### Task to complete
Within the material below, how many lines contain the word "none"? Give that number only.

### Record extracts
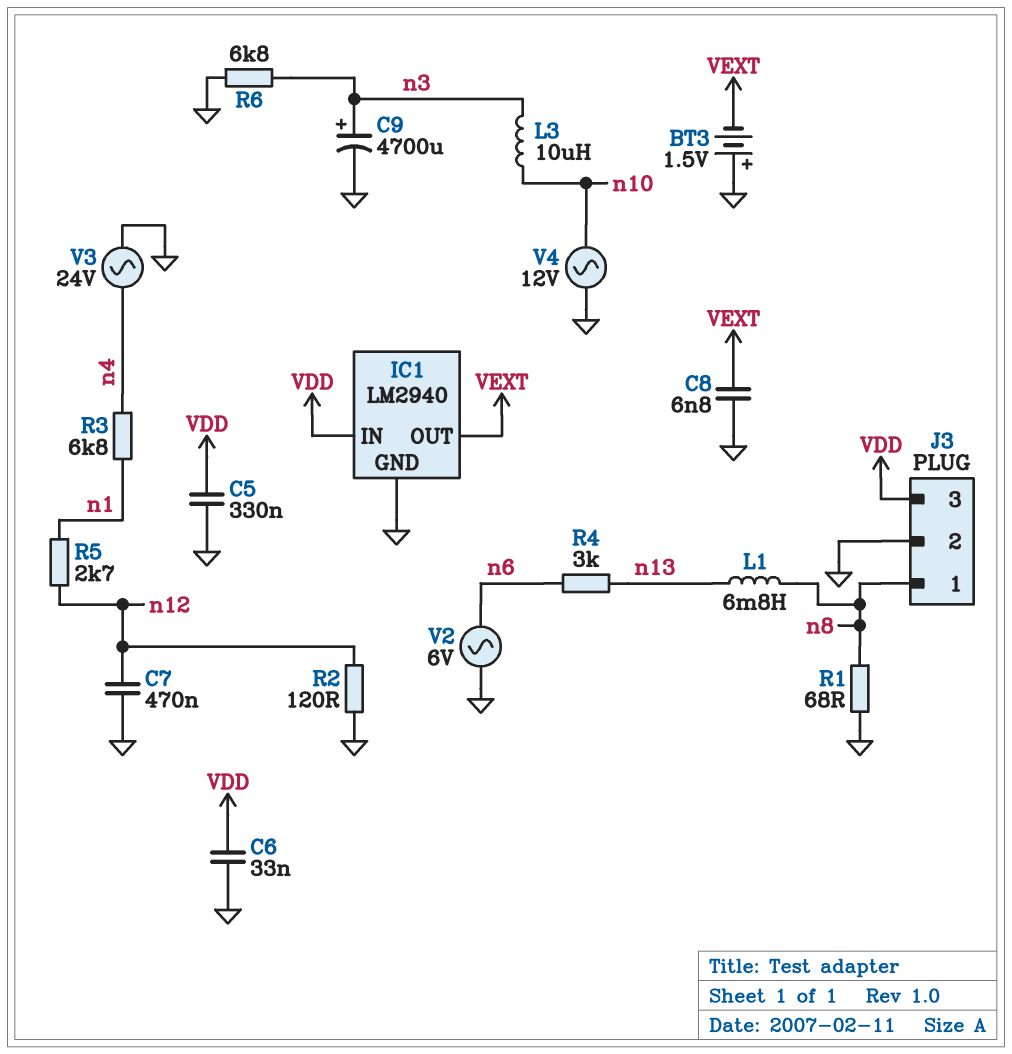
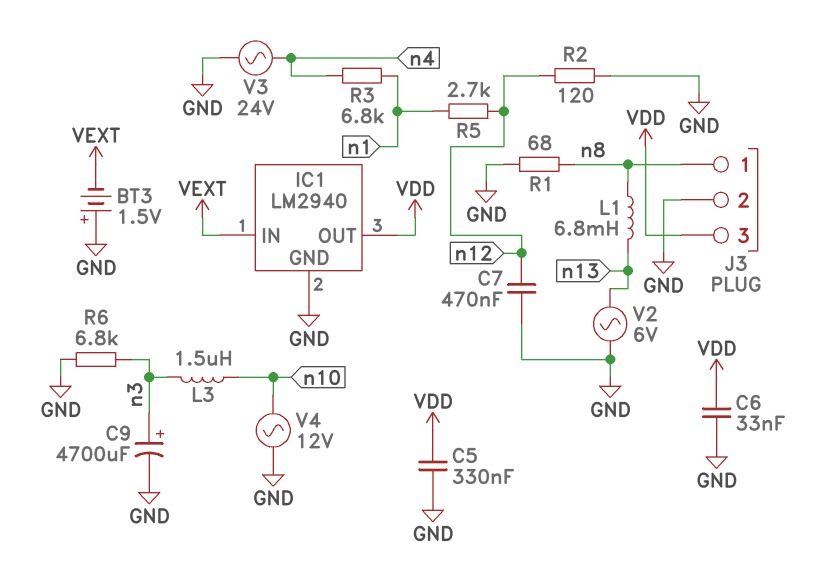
C8: 6.8nF (GND, VEXT) -> none
IC1 pin IN: VDD -> VEXT
IC1 pin OUT: VEXT -> VDD
L3: 10uH (n3, n10) -> 1.5uH (n3, n10)
R4: 3k (n6, n13) -> none
V2: AC 6V (GND, n6) -> AC 6V (GND, n13)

### Result below
2